WHAT IS EXPECTED » Make an exact copy of every entry, from the first line to the last.

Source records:
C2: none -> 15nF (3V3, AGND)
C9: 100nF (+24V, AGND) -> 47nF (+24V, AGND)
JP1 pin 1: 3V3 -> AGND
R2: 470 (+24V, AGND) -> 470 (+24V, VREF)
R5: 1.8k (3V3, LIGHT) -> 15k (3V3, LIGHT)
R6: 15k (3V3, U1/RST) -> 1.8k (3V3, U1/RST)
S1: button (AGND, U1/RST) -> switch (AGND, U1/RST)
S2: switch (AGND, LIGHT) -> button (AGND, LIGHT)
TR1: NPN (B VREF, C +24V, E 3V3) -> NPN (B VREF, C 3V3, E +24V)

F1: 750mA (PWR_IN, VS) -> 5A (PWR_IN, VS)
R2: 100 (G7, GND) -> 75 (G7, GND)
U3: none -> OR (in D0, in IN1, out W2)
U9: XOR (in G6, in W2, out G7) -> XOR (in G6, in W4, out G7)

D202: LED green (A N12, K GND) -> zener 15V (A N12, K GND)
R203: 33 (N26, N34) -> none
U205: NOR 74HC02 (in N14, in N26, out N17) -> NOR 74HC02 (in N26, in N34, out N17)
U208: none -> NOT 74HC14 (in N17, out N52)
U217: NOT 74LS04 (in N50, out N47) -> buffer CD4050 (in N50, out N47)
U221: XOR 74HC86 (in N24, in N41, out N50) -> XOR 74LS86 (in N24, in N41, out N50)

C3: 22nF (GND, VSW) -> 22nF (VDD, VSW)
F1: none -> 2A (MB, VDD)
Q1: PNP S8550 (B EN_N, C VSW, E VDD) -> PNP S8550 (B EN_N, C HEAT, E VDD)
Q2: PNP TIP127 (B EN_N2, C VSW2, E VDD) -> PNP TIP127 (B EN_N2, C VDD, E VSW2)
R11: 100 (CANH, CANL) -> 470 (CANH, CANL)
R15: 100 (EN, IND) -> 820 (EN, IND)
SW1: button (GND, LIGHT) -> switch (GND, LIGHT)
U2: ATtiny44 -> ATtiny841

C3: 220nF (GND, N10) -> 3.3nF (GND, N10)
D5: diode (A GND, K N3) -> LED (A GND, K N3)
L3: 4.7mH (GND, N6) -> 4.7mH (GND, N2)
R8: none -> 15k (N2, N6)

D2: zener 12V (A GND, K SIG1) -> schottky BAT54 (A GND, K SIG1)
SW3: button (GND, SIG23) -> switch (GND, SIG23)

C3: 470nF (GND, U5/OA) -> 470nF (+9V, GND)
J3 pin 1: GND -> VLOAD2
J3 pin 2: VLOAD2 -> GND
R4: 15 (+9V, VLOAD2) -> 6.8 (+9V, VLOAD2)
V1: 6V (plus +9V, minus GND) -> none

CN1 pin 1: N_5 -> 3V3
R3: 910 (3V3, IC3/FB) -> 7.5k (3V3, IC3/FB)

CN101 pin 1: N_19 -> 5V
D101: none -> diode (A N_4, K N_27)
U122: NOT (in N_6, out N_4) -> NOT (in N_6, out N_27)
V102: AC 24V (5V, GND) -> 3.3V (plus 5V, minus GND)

RESULT OF THE TASK »
C2: none -> 15nF (3V3, AGND)
C9: 100nF (+24V, AGND) -> 47nF (+24V, AGND)
JP1 pin 1: 3V3 -> AGND
R2: 470 (+24V, AGND) -> 470 (+24V, VREF)
R5: 1.8k (3V3, LIGHT) -> 15k (3V3, LIGHT)
R6: 15k (3V3, U1/RST) -> 1.8k (3V3, U1/RST)
S1: button (AGND, U1/RST) -> switch (AGND, U1/RST)
S2: switch (AGND, LIGHT) -> button (AGND, LIGHT)
TR1: NPN (B VREF, C +24V, E 3V3) -> NPN (B VREF, C 3V3, E +24V)

F1: 750mA (PWR_IN, VS) -> 5A (PWR_IN, VS)
R2: 100 (G7, GND) -> 75 (G7, GND)
U3: none -> OR (in D0, in IN1, out W2)
U9: XOR (in G6, in W2, out G7) -> XOR (in G6, in W4, out G7)

D202: LED green (A N12, K GND) -> zener 15V (A N12, K GND)
R203: 33 (N26, N34) -> none
U205: NOR 74HC02 (in N14, in N26, out N17) -> NOR 74HC02 (in N26, in N34, out N17)
U208: none -> NOT 74HC14 (in N17, out N52)
U217: NOT 74LS04 (in N50, out N47) -> buffer CD4050 (in N50, out N47)
U221: XOR 74HC86 (in N24, in N41, out N50) -> XOR 74LS86 (in N24, in N41, out N50)

C3: 22nF (GND, VSW) -> 22nF (VDD, VSW)
F1: none -> 2A (MB, VDD)
Q1: PNP S8550 (B EN_N, C VSW, E VDD) -> PNP S8550 (B EN_N, C HEAT, E VDD)
Q2: PNP TIP127 (B EN_N2, C VSW2, E VDD) -> PNP TIP127 (B EN_N2, C VDD, E VSW2)
R11: 100 (CANH, CANL) -> 470 (CANH, CANL)
R15: 100 (EN, IND) -> 820 (EN, IND)
SW1: button (GND, LIGHT) -> switch (GND, LIGHT)
U2: ATtiny44 -> ATtiny841

C3: 220nF (GND, N10) -> 3.3nF (GND, N10)
D5: diode (A GND, K N3) -> LED (A GND, K N3)
L3: 4.7mH (GND, N6) -> 4.7mH (GND, N2)
R8: none -> 15k (N2, N6)

D2: zener 12V (A GND, K SIG1) -> schottky BAT54 (A GND, K SIG1)
SW3: button (GND, SIG23) -> switch (GND, SIG23)

C3: 470nF (GND, U5/OA) -> 470nF (+9V, GND)
J3 pin 1: GND -> VLOAD2
J3 pin 2: VLOAD2 -> GND
R4: 15 (+9V, VLOAD2) -> 6.8 (+9V, VLOAD2)
V1: 6V (plus +9V, minus GND) -> none

CN1 pin 1: N_5 -> 3V3
R3: 910 (3V3, IC3/FB) -> 7.5k (3V3, IC3/FB)

CN101 pin 1: N_19 -> 5V
D101: none -> diode (A N_4, K N_27)
U122: NOT (in N_6, out N_4) -> NOT (in N_6, out N_27)
V102: AC 24V (5V, GND) -> 3.3V (plus 5V, minus GND)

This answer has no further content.